[Aim of the exercise]: Pull each line holding "move" out of the entries below.

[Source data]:
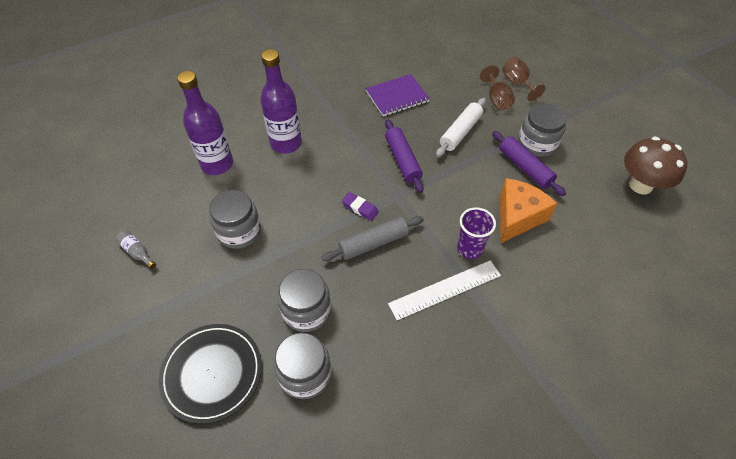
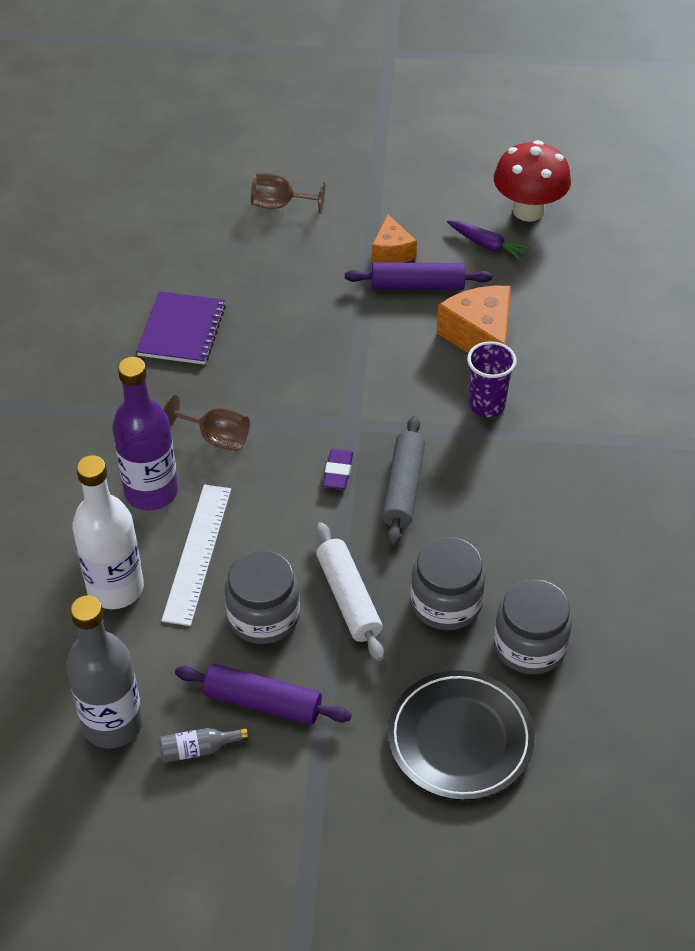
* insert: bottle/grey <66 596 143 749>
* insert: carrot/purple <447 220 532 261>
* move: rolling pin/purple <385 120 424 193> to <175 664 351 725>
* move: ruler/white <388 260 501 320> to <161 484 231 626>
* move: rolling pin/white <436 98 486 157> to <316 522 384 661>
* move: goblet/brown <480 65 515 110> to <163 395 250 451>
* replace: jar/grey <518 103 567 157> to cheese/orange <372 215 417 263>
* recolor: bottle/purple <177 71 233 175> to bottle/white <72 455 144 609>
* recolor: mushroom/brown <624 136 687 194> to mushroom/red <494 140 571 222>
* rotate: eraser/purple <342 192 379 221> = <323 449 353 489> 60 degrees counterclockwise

[Response to the exercise]:
* move: rolling pin/purple <385 120 424 193> to <175 664 351 725>
* move: ruler/white <388 260 501 320> to <161 484 231 626>
* move: rolling pin/white <436 98 486 157> to <316 522 384 661>
* move: goblet/brown <480 65 515 110> to <163 395 250 451>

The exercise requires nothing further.